Source data:
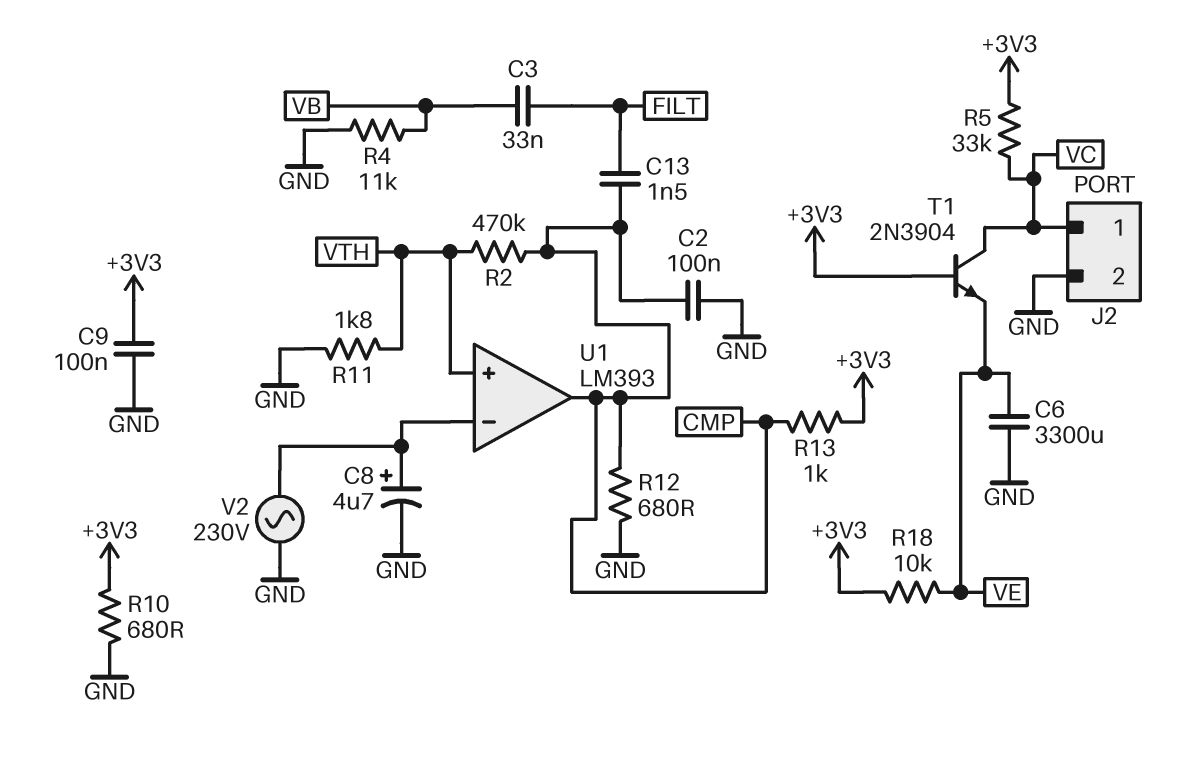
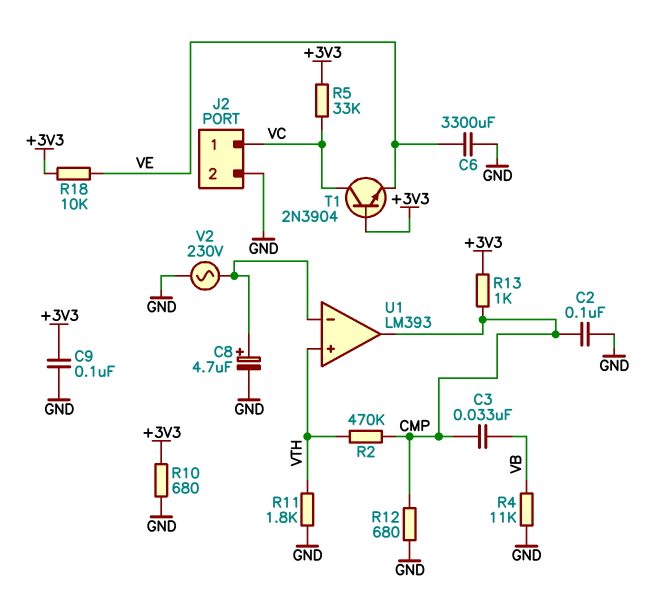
C3: 33nF (FILT, VB) -> 33nF (CMP, VB)
C13: 1.5nF (CMP, FILT) -> none

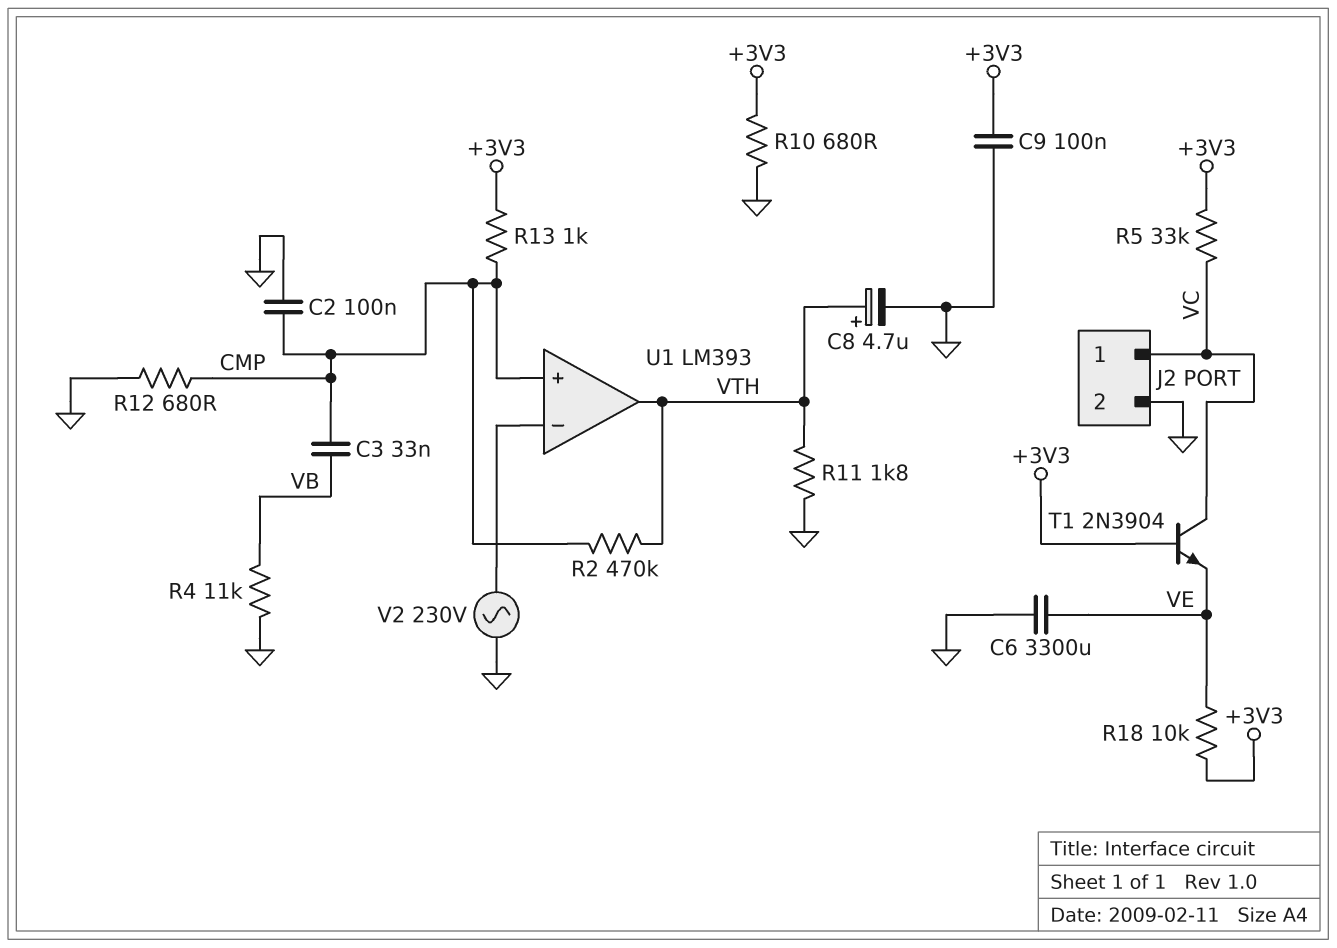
C8: 4.7uF (plus U1/in-, minus GND) -> 4.7uF (plus VTH, minus GND)
U1 pin in+: VTH -> CMP
U1 pin out: CMP -> VTH

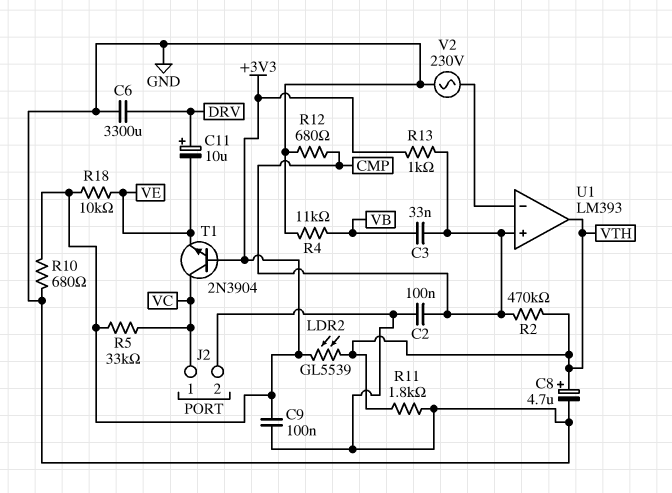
C6: 3300uF (GND, VE) -> 3300uF (DRV, GND)
C11: none -> 10uF (plus DRV, minus VE)
LDR2: none -> GL5539 (+3V3, VTH)

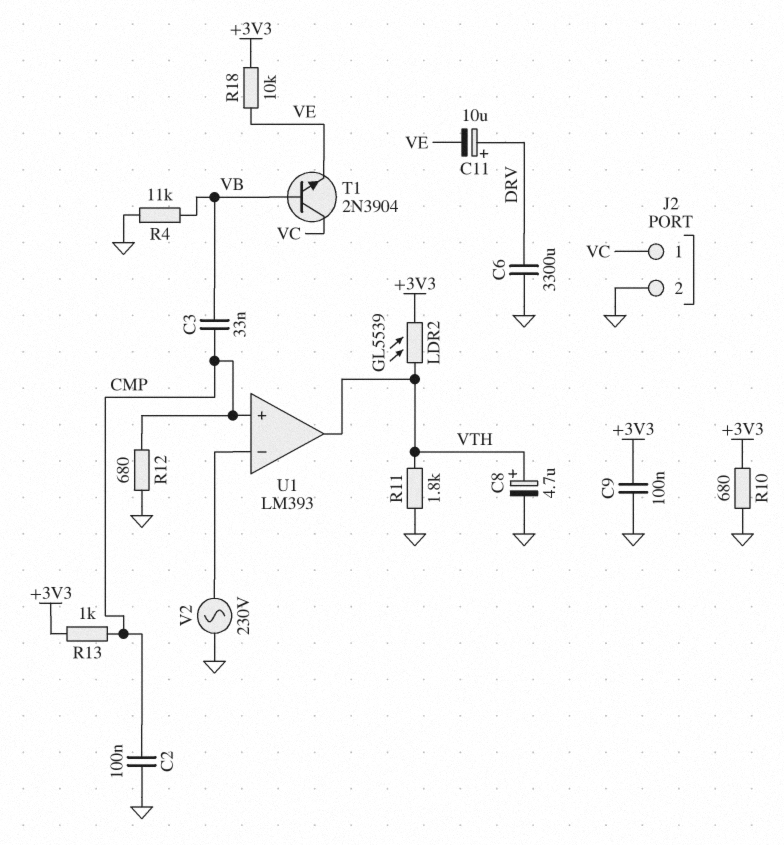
R2: 470k (CMP, VTH) -> none
R5: 33k (+3V3, VC) -> none
T1: NPN 2N3904 (B +3V3, C VC, E VE) -> NPN 2N3904 (B VB, C VC, E VE)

Brief: If a line of the listing contains the word "minus", count it, then state only the total.

Answer space: 2